▸ **DATASET RECORDS**
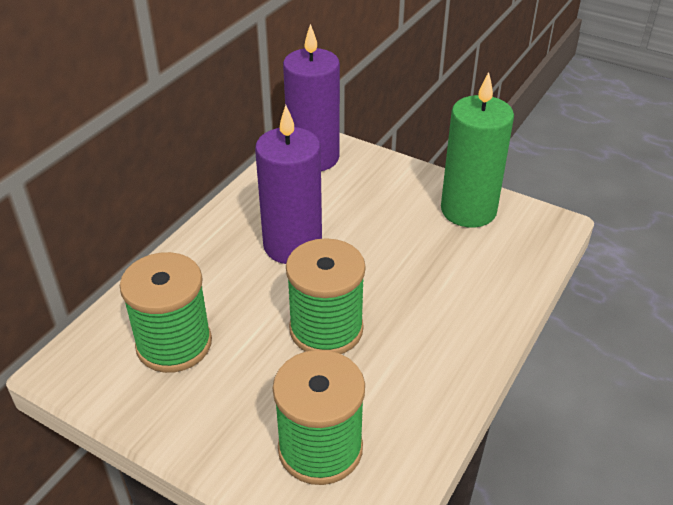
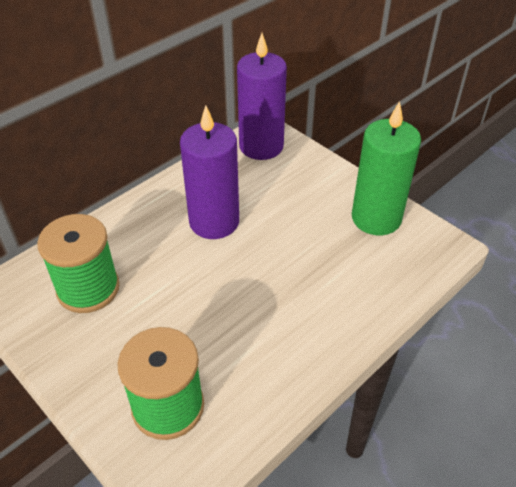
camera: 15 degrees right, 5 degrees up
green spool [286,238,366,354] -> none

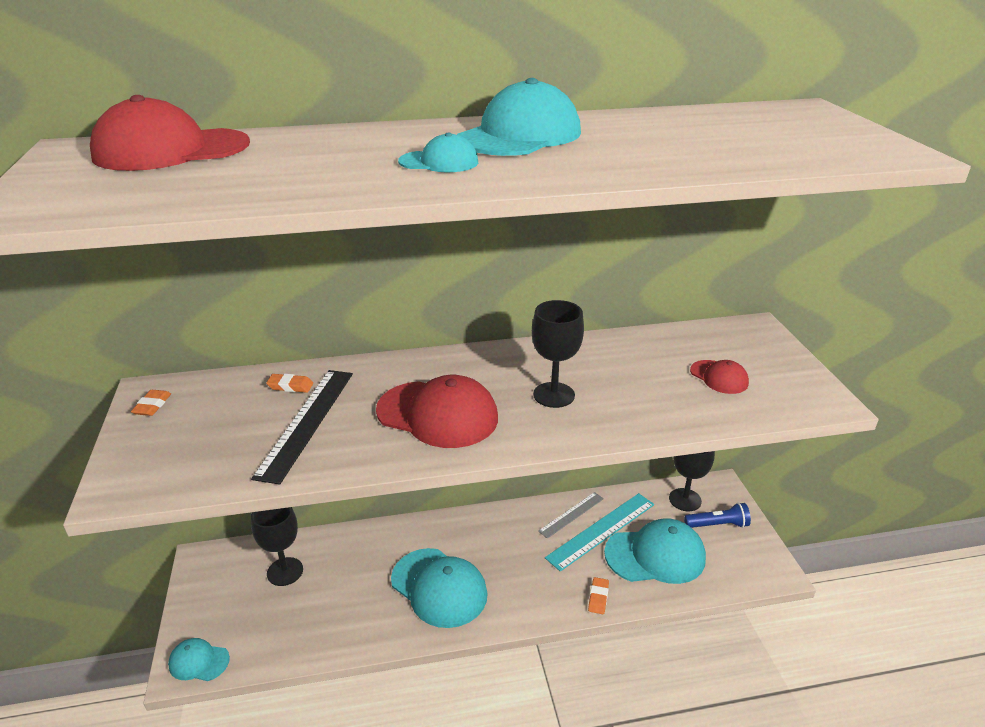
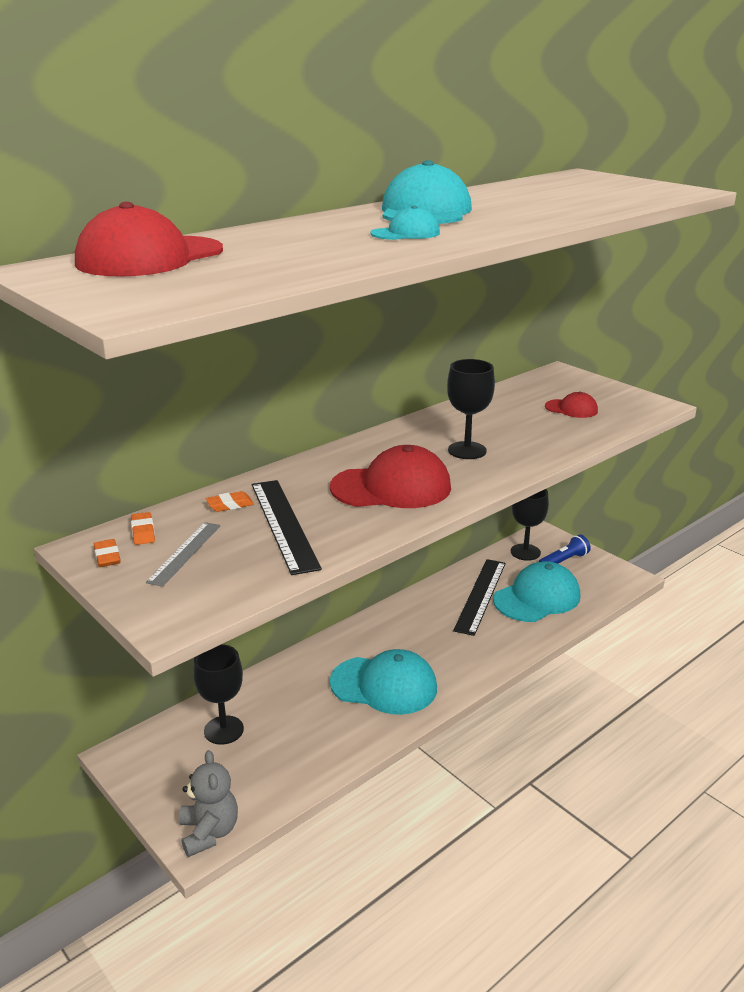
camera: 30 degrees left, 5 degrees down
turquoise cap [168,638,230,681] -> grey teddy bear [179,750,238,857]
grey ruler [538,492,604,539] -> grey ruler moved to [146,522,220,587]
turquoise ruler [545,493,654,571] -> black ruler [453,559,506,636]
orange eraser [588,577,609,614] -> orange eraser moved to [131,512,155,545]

▸ **GOAL OF THE EXERCISE**
Leave the pictures aside and give the records above back word for word.

▸ **ANSWER SECTION**
camera: 15 degrees right, 5 degrees up
green spool [286,238,366,354] -> none

camera: 30 degrees left, 5 degrees down
turquoise cap [168,638,230,681] -> grey teddy bear [179,750,238,857]
grey ruler [538,492,604,539] -> grey ruler moved to [146,522,220,587]
turquoise ruler [545,493,654,571] -> black ruler [453,559,506,636]
orange eraser [588,577,609,614] -> orange eraser moved to [131,512,155,545]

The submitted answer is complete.